### PROVIDED DATA
================

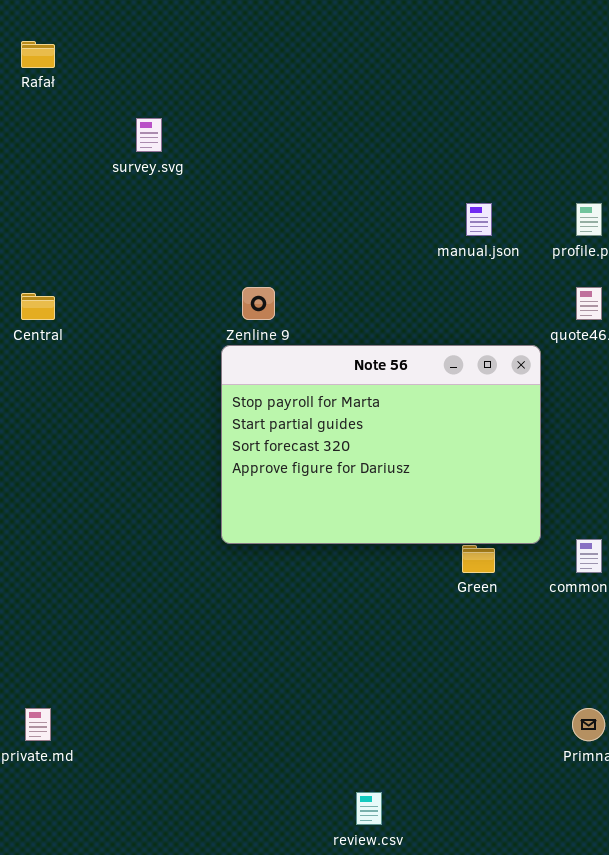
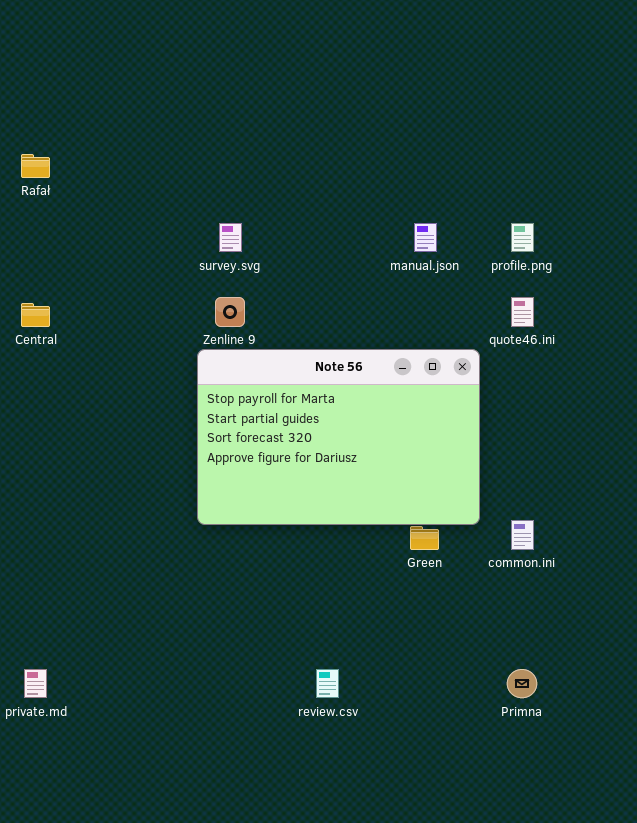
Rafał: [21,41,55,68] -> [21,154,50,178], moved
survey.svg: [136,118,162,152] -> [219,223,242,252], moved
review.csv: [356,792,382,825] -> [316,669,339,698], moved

================

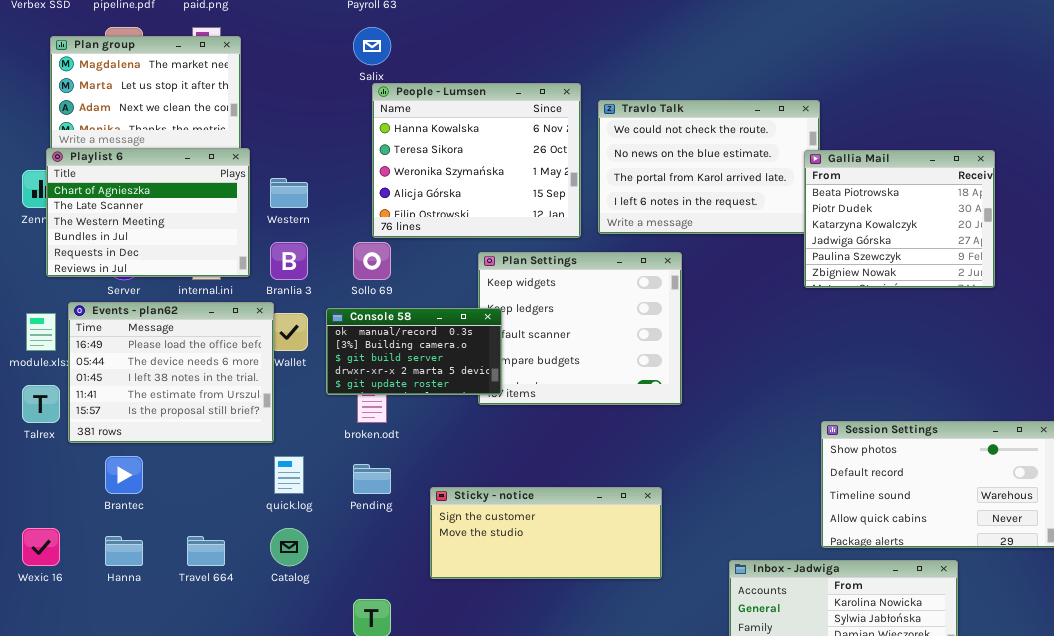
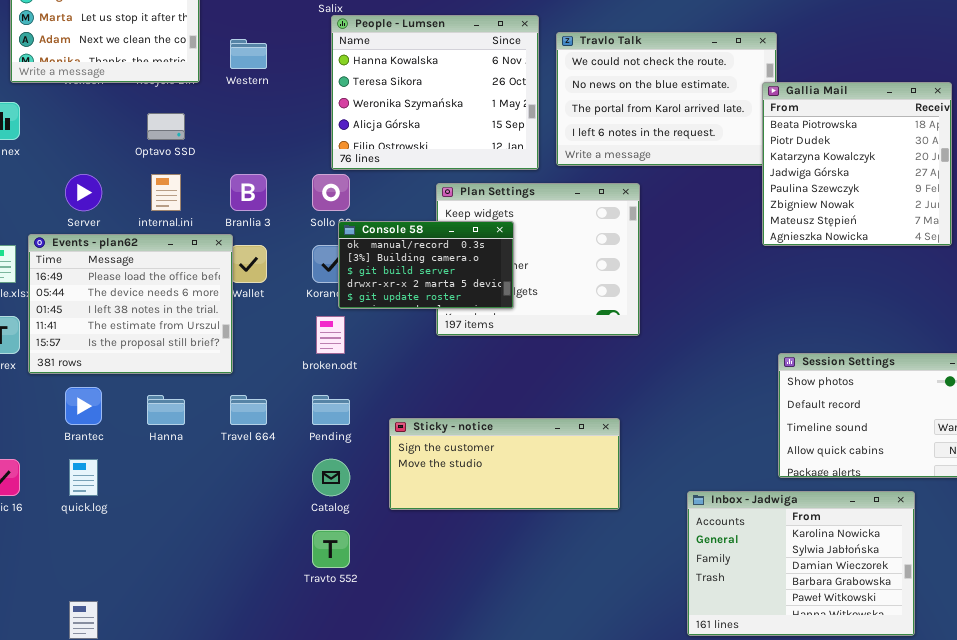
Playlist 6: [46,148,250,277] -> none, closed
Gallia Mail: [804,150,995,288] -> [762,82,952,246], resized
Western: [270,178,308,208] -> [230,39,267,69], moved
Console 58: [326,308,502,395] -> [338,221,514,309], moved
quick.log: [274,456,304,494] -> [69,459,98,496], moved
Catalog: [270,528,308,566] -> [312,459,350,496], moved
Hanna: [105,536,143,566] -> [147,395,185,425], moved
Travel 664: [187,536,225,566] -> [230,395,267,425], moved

================

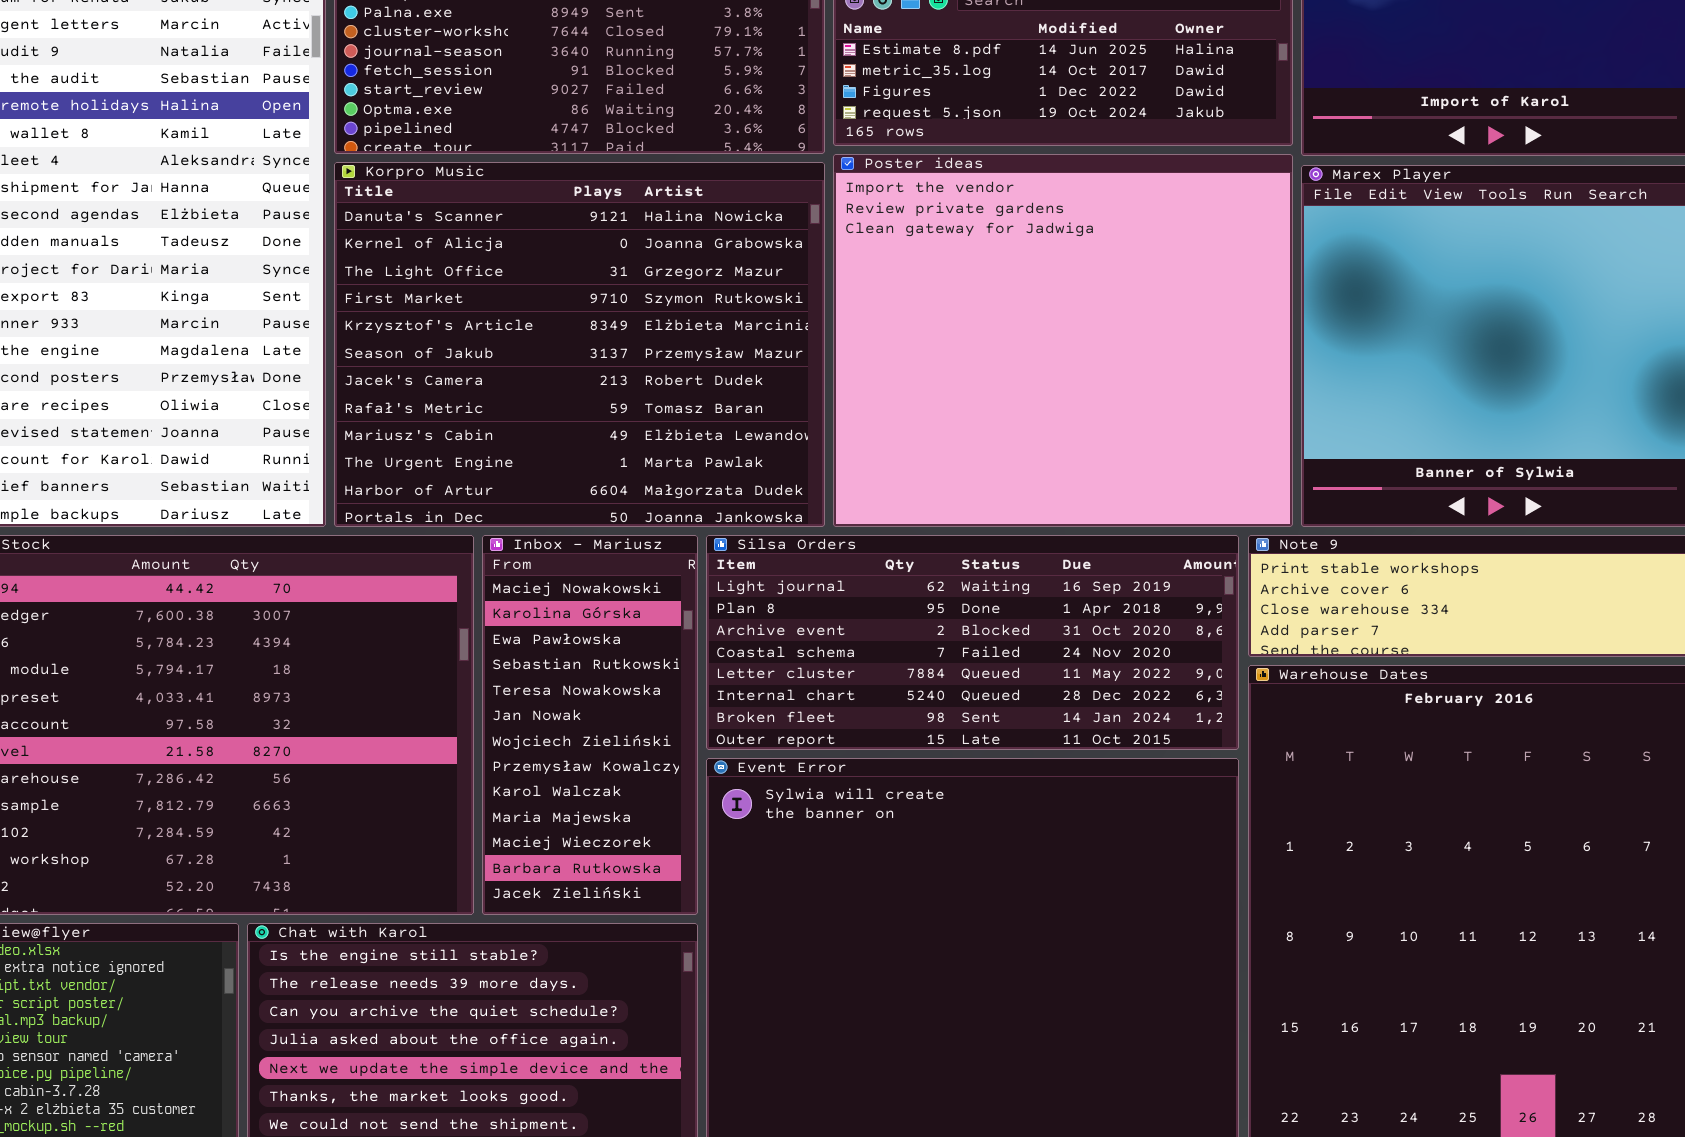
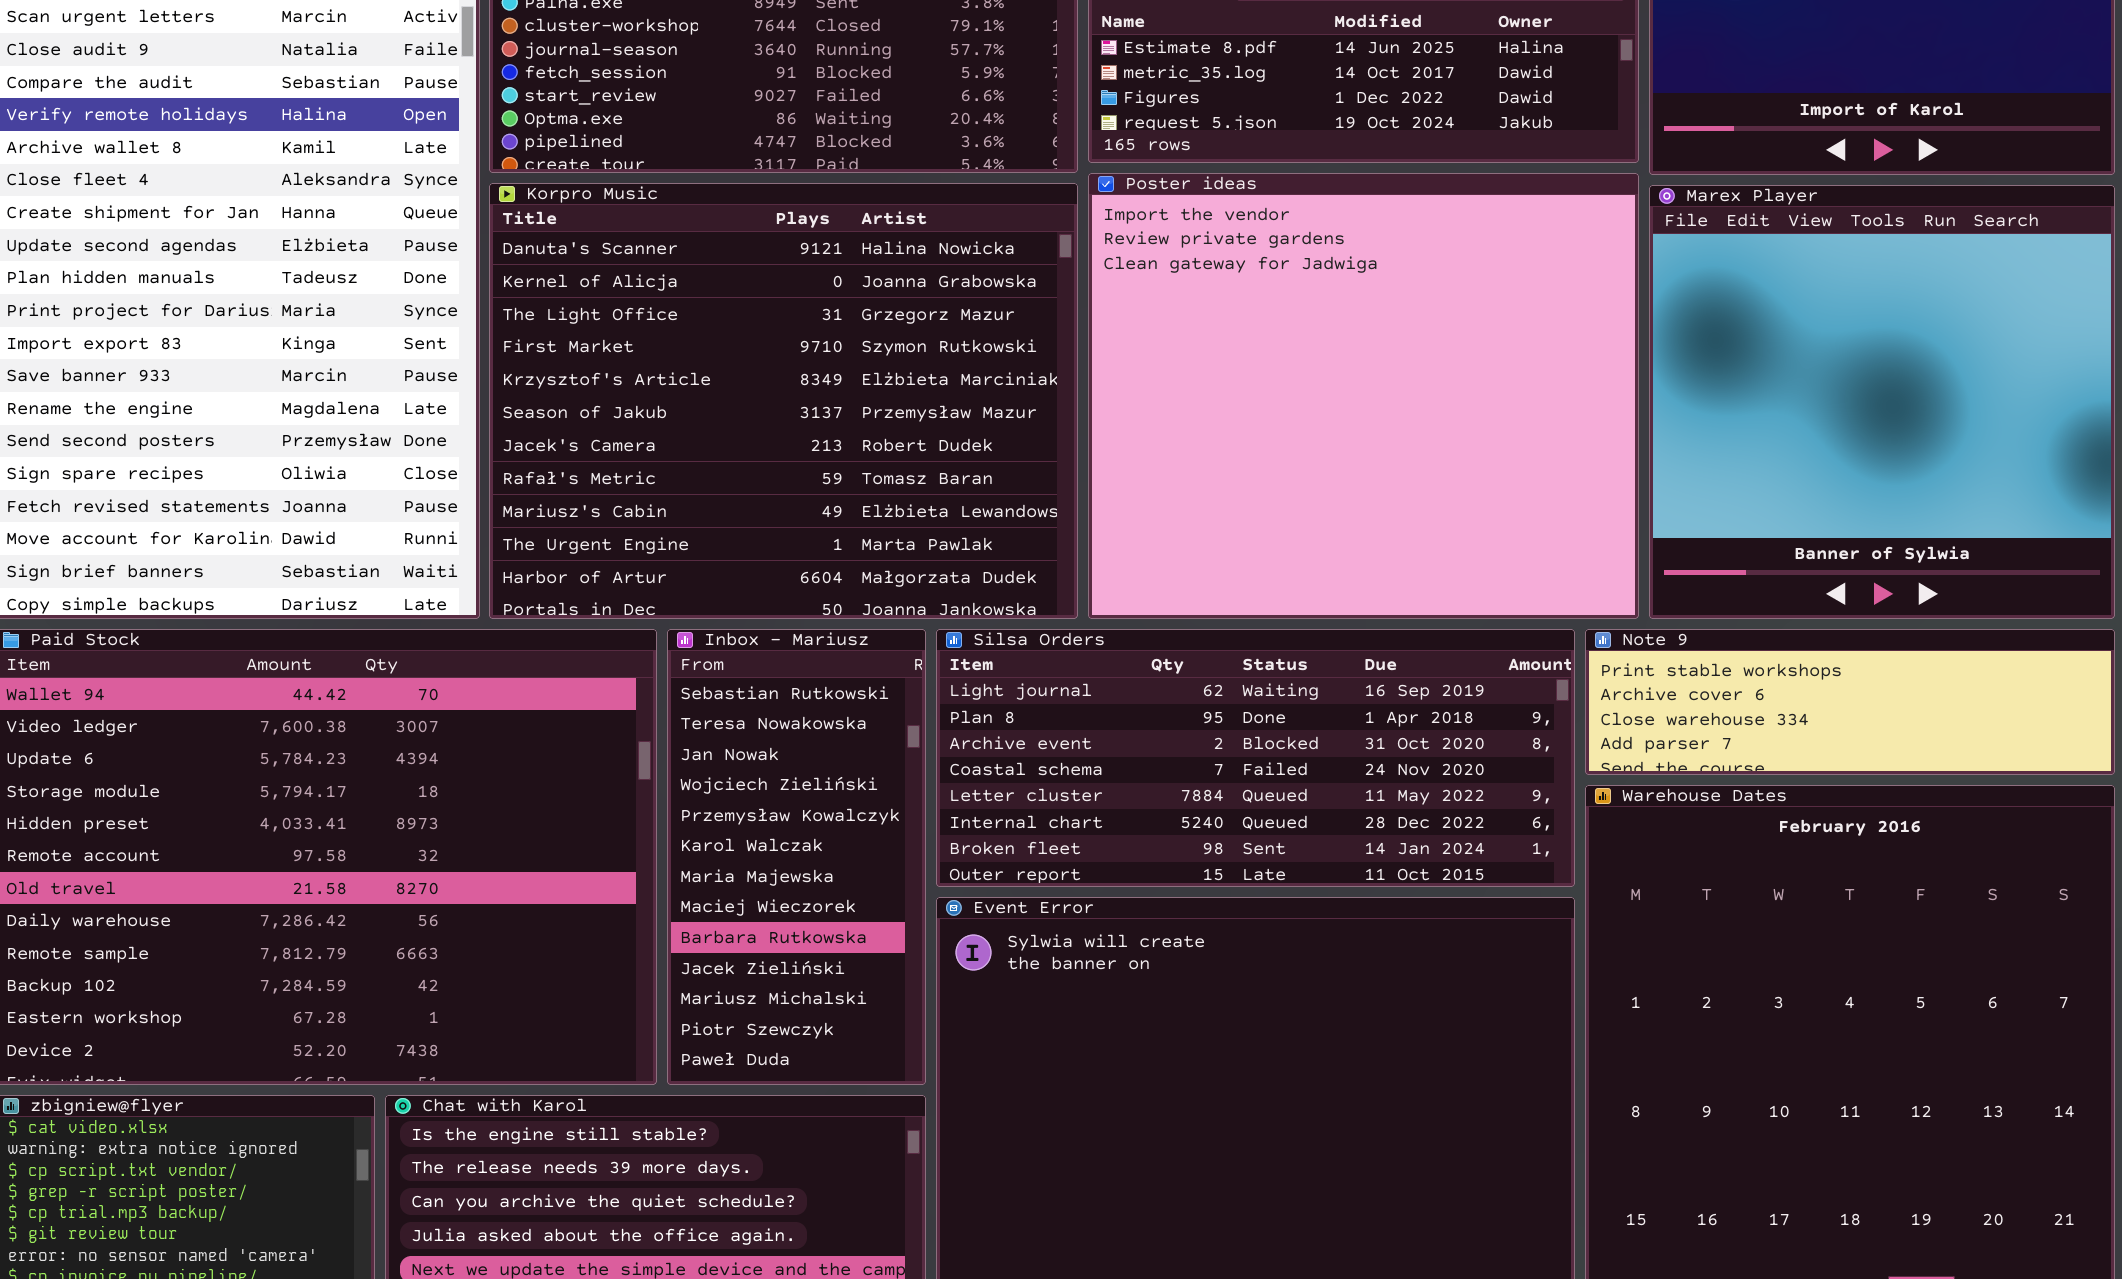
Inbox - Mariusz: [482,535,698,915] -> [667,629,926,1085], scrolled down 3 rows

================

### HOW TO COMPLETE THIS TASK
Show each line of the listing that holds the string "moved".

### RESPONSE TO THIS EXERCISE
Rafał: [21,41,55,68] -> [21,154,50,178], moved
survey.svg: [136,118,162,152] -> [219,223,242,252], moved
review.csv: [356,792,382,825] -> [316,669,339,698], moved
Western: [270,178,308,208] -> [230,39,267,69], moved
Console 58: [326,308,502,395] -> [338,221,514,309], moved
quick.log: [274,456,304,494] -> [69,459,98,496], moved
Catalog: [270,528,308,566] -> [312,459,350,496], moved
Hanna: [105,536,143,566] -> [147,395,185,425], moved
Travel 664: [187,536,225,566] -> [230,395,267,425], moved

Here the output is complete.